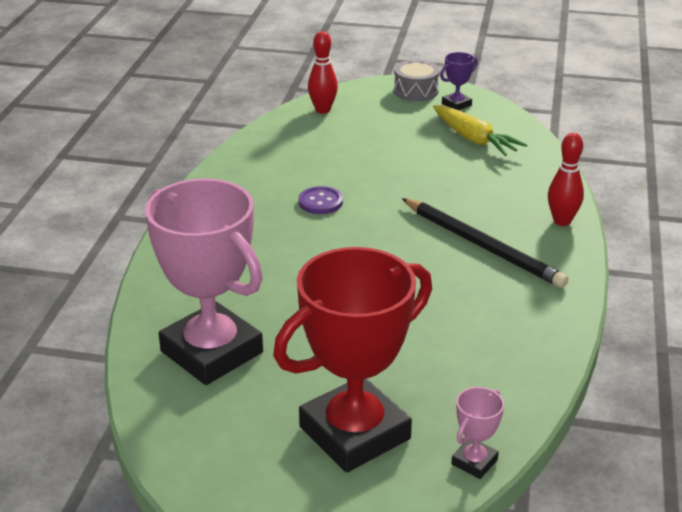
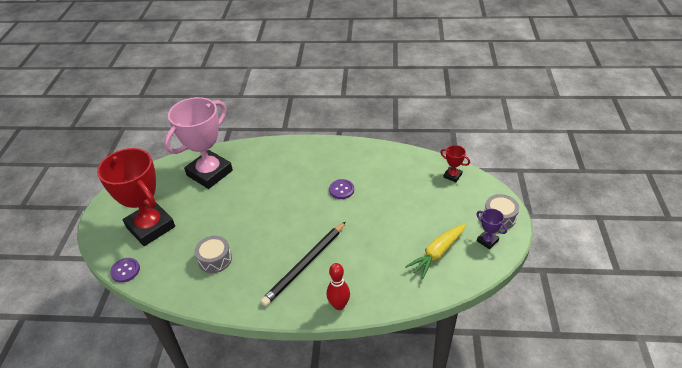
camera: 85 degrees right, 10 degrees up
(322, 110) = (452, 175): red bowling pin -> red trophy
(459, 340) = (215, 259): none -> grey drum
(474, 462) = (125, 270): pink trophy -> purple button

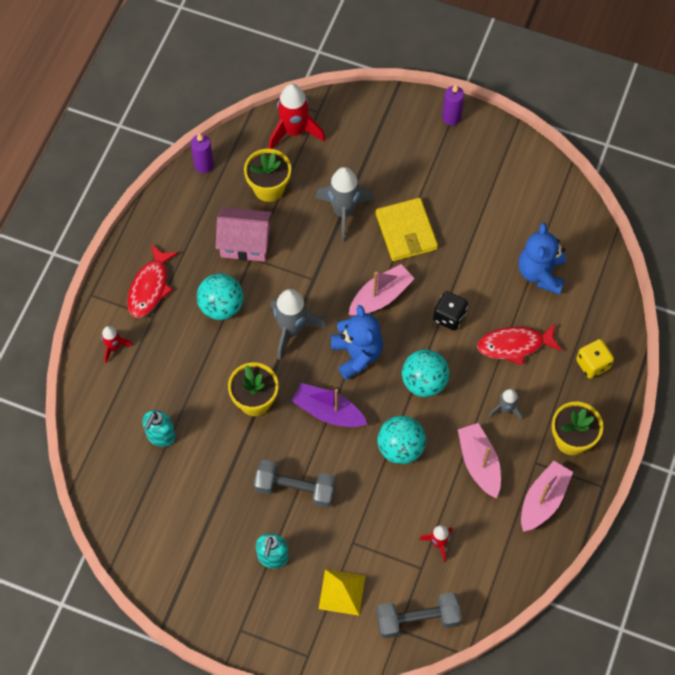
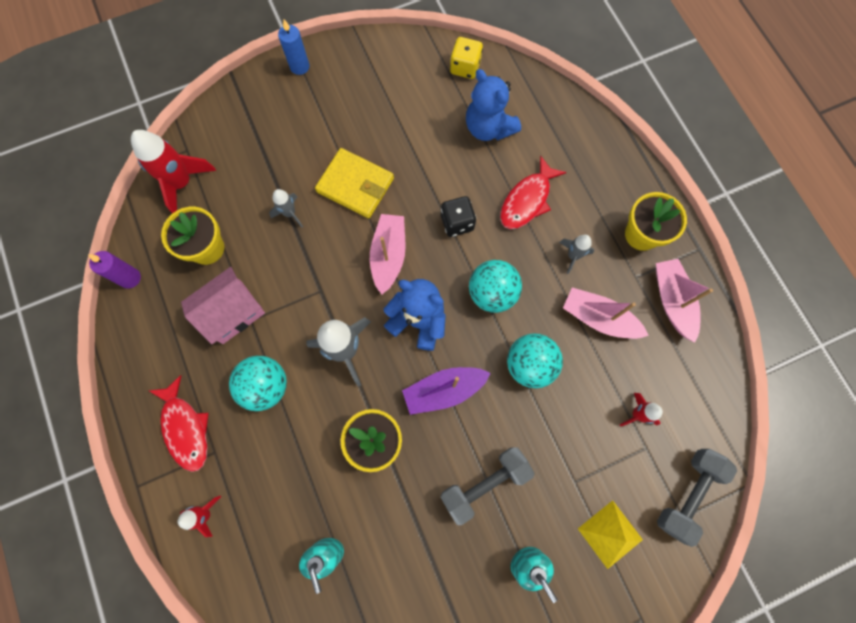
camera: 45 degrees left, 10 degrees up
(343, 212) = (290, 213): grey rocket -> grey rocket, size x0.54
(451, 117) = (299, 66): purple candle -> blue candle
(592, 364) = (595, 163): yellow dice -> yellow dice (465, 67)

════

## [WHAT THE EXERCISE ASKS]
Would you write out all of the records exactly, omitting the pictures?

## [RESPONSE TO THE EXERCISE]
camera: 85 degrees right, 10 degrees up
(322, 110) = (452, 175): red bowling pin -> red trophy
(459, 340) = (215, 259): none -> grey drum
(474, 462) = (125, 270): pink trophy -> purple button

camera: 45 degrees left, 10 degrees up
(343, 212) = (290, 213): grey rocket -> grey rocket, size x0.54
(451, 117) = (299, 66): purple candle -> blue candle
(592, 364) = (595, 163): yellow dice -> yellow dice (465, 67)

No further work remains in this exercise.